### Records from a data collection
►
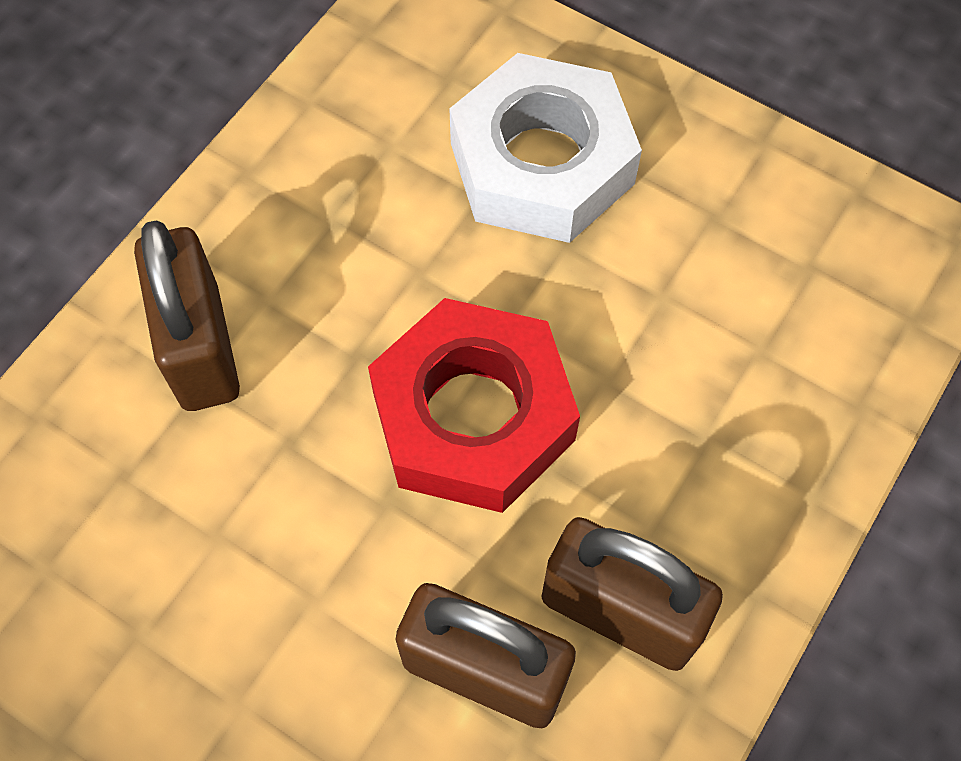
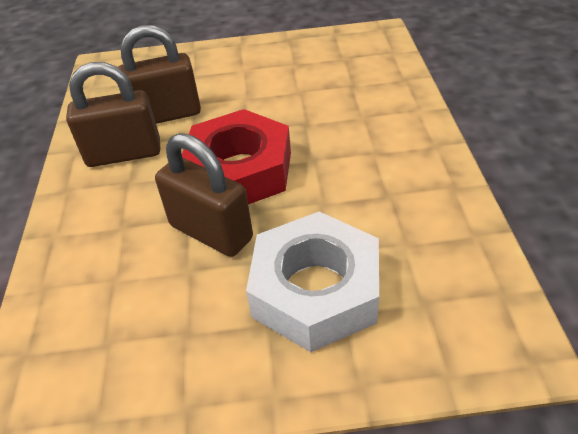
camera: 145 degrees right, 20 degrees down
(201, 347) = (377, 125): brown padlock -> brown padlock (211, 232)

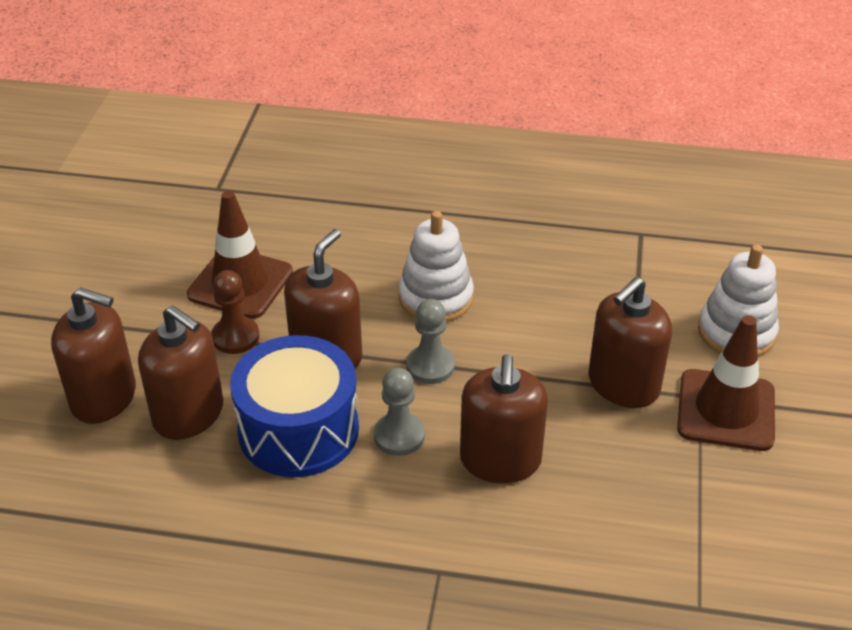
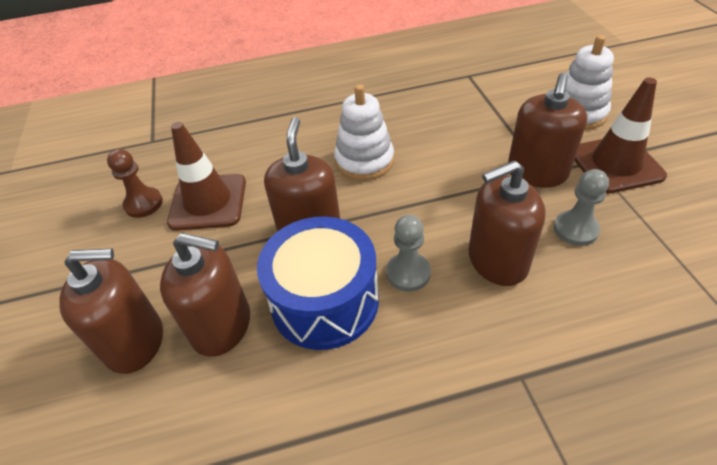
camera: 20 degrees left, 5 degrees up
(235, 337) = (227, 245): brown pawn -> brown pawn (143, 204)
(430, 366) = (394, 210): grey pawn -> grey pawn (575, 229)
(500, 460) = (497, 261): brown soap dispenser -> brown soap dispenser turned 90 degrees clockwise

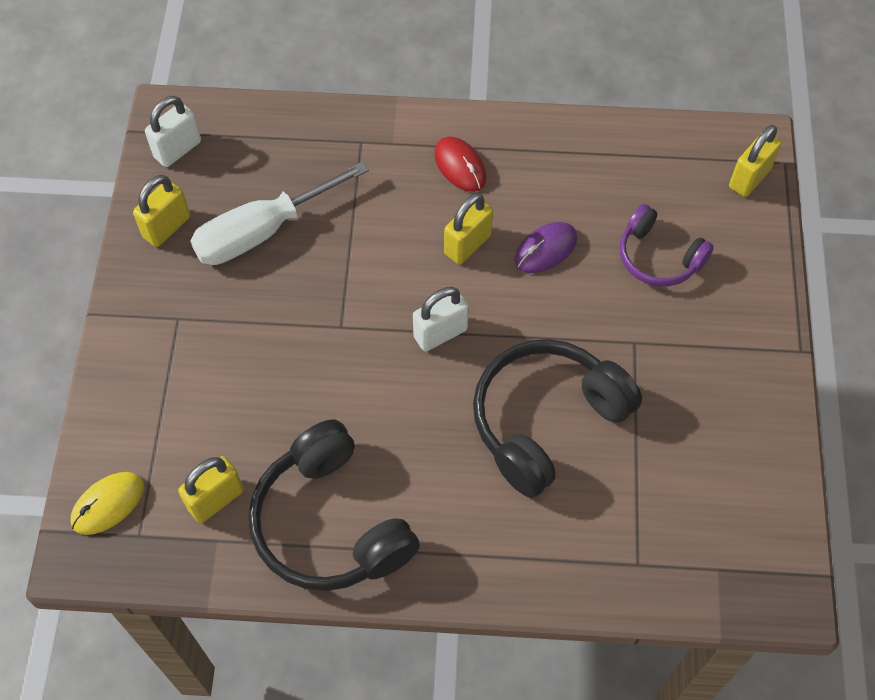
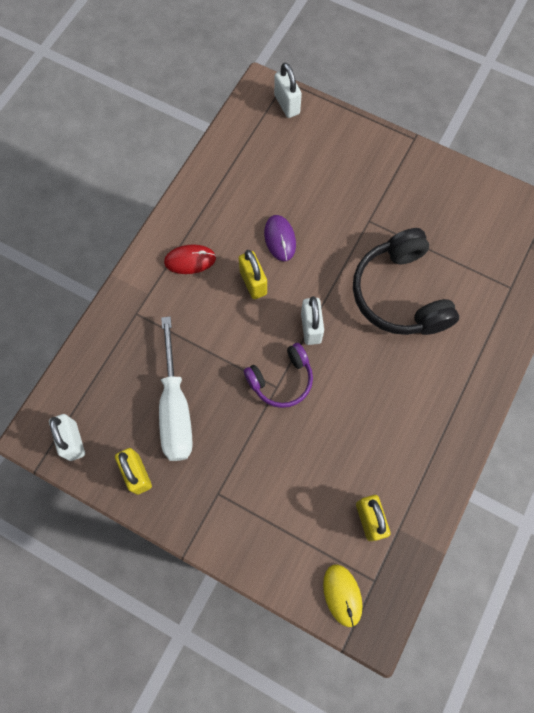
camera: 65 degrees left, 10 degrees up
(330, 523) = (416, 451): black headphones -> none
(658, 257) = (317, 179): purple headphones -> purple headphones (281, 380)
(749, 178) = (287, 104): yellow padlock -> white padlock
◄
Please reproduce, word for word, every line from the first line of the records above through the line containing "(430, 366) = (394, 210): grey", and leave out the pictures.

### RESPONSE FOR THIS EXERCISE
camera: 145 degrees right, 20 degrees down
(201, 347) = (377, 125): brown padlock -> brown padlock (211, 232)

camera: 20 degrees left, 5 degrees up
(235, 337) = (227, 245): brown pawn -> brown pawn (143, 204)
(430, 366) = (394, 210): grey pawn -> grey pawn (575, 229)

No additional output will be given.